----- Entries shown -----

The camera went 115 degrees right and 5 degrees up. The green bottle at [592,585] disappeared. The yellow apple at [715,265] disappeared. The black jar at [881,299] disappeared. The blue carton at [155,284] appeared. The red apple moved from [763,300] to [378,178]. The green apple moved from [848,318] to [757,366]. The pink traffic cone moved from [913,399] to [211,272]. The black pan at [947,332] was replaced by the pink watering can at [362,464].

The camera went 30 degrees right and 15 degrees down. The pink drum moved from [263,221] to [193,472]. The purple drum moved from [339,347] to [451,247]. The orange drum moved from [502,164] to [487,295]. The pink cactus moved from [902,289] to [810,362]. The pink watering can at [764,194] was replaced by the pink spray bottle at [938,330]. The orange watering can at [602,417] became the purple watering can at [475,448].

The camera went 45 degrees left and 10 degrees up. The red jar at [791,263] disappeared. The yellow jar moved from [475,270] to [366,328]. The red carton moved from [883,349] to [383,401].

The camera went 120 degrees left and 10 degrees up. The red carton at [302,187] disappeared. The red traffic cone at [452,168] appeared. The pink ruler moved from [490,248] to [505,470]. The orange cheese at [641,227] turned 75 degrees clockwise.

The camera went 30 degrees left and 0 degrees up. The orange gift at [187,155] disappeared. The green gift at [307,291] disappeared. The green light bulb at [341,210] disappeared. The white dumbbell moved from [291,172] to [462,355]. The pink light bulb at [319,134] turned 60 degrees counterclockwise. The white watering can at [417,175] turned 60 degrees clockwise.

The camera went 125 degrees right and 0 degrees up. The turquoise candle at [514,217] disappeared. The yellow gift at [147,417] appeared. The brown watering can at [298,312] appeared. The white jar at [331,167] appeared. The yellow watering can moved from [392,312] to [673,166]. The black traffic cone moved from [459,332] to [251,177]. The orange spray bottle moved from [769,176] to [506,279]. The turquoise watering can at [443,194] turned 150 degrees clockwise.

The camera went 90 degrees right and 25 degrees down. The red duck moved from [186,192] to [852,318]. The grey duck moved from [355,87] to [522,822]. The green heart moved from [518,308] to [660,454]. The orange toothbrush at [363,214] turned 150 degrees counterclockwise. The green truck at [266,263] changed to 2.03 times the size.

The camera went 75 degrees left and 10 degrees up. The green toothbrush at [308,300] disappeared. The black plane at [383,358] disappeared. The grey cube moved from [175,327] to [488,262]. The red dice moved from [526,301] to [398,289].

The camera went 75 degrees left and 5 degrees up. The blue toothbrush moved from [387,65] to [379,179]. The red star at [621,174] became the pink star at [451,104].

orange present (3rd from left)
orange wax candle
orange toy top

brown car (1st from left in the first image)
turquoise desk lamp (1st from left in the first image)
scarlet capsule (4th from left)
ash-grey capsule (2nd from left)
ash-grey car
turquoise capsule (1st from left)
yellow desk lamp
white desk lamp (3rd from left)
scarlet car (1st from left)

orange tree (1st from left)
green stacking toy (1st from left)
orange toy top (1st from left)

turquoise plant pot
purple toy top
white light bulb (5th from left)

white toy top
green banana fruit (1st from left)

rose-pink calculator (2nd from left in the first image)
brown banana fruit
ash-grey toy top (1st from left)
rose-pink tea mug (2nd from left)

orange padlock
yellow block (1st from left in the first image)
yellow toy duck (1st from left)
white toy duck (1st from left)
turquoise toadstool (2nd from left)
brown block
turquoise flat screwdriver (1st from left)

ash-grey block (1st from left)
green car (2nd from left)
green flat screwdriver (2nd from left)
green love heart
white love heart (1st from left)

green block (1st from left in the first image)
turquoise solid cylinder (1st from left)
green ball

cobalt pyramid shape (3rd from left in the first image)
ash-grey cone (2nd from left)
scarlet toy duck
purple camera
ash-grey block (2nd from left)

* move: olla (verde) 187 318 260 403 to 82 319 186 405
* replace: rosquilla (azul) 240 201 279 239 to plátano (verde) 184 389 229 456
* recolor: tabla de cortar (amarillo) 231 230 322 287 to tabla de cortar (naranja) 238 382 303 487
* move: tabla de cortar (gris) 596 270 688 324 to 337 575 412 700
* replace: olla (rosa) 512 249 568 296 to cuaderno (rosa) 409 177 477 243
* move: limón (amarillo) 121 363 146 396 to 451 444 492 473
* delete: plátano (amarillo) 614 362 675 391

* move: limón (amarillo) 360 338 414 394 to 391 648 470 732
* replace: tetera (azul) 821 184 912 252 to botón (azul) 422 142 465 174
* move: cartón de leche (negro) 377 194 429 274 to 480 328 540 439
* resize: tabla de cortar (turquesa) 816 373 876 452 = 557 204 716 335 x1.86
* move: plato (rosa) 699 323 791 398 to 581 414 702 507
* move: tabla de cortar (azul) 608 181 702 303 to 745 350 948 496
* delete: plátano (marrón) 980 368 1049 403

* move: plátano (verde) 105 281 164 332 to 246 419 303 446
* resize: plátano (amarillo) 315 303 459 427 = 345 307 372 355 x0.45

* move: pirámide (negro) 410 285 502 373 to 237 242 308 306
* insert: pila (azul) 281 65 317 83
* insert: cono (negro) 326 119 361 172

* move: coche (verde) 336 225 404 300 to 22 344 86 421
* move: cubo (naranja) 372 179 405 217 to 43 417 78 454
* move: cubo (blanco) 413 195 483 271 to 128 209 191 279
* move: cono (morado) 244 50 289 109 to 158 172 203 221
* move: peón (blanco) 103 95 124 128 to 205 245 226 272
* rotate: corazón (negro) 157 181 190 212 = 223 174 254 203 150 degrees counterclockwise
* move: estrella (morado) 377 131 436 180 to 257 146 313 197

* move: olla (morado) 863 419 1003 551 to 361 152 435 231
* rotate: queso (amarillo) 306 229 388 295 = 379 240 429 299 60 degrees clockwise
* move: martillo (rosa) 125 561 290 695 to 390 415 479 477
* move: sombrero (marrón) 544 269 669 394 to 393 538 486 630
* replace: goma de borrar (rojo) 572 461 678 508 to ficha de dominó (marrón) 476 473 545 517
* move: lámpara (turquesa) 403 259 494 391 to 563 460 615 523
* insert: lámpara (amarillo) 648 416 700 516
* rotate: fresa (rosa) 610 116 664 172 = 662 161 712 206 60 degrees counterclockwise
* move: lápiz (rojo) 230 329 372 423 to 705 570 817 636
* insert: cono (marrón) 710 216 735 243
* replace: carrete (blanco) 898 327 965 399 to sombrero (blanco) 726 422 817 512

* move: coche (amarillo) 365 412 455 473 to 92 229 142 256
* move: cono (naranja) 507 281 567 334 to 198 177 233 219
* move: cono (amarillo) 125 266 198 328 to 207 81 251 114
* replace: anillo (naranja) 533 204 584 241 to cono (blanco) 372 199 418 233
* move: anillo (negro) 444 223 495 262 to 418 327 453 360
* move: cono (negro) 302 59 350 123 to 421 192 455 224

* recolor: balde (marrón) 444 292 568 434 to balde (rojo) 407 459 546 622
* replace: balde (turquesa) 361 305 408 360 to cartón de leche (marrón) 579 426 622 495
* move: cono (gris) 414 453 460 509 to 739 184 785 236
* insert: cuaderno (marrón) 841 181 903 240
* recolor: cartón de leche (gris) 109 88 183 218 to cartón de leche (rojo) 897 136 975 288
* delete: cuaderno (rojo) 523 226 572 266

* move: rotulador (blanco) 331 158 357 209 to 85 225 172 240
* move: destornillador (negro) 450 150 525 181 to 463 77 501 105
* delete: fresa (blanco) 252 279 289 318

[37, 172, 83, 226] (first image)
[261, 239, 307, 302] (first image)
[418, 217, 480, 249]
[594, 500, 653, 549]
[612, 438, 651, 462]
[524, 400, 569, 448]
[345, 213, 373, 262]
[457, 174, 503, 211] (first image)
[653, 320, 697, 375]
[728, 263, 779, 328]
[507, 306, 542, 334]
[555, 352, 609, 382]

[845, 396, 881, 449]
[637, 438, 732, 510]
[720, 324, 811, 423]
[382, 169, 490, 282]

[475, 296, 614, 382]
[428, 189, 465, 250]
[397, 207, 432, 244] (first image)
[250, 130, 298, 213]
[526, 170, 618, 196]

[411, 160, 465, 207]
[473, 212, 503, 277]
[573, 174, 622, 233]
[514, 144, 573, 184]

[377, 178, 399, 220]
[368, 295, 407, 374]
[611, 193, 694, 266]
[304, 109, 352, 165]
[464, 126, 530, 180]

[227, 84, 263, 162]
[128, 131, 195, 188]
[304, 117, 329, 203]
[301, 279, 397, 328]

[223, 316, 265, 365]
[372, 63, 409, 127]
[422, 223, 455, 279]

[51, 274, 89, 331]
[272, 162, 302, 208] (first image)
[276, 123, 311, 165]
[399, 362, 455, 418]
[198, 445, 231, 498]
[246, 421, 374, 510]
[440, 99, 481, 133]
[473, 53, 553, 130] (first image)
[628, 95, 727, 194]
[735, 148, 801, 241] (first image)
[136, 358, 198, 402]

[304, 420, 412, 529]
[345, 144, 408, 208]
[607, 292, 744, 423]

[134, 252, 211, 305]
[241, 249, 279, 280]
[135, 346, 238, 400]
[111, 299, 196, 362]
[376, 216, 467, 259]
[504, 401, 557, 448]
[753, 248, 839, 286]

-----

- [About this exercise]: Beginning at the line where "[345, 213, 373, 262]" appears, extract each line through the end of the data above; keep them exact and include nothing else.

- [Result below]:
[345, 213, 373, 262]
[457, 174, 503, 211] (first image)
[653, 320, 697, 375]
[728, 263, 779, 328]
[507, 306, 542, 334]
[555, 352, 609, 382]

[845, 396, 881, 449]
[637, 438, 732, 510]
[720, 324, 811, 423]
[382, 169, 490, 282]

[475, 296, 614, 382]
[428, 189, 465, 250]
[397, 207, 432, 244] (first image)
[250, 130, 298, 213]
[526, 170, 618, 196]

[411, 160, 465, 207]
[473, 212, 503, 277]
[573, 174, 622, 233]
[514, 144, 573, 184]

[377, 178, 399, 220]
[368, 295, 407, 374]
[611, 193, 694, 266]
[304, 109, 352, 165]
[464, 126, 530, 180]

[227, 84, 263, 162]
[128, 131, 195, 188]
[304, 117, 329, 203]
[301, 279, 397, 328]

[223, 316, 265, 365]
[372, 63, 409, 127]
[422, 223, 455, 279]

[51, 274, 89, 331]
[272, 162, 302, 208] (first image)
[276, 123, 311, 165]
[399, 362, 455, 418]
[198, 445, 231, 498]
[246, 421, 374, 510]
[440, 99, 481, 133]
[473, 53, 553, 130] (first image)
[628, 95, 727, 194]
[735, 148, 801, 241] (first image)
[136, 358, 198, 402]

[304, 420, 412, 529]
[345, 144, 408, 208]
[607, 292, 744, 423]

[134, 252, 211, 305]
[241, 249, 279, 280]
[135, 346, 238, 400]
[111, 299, 196, 362]
[376, 216, 467, 259]
[504, 401, 557, 448]
[753, 248, 839, 286]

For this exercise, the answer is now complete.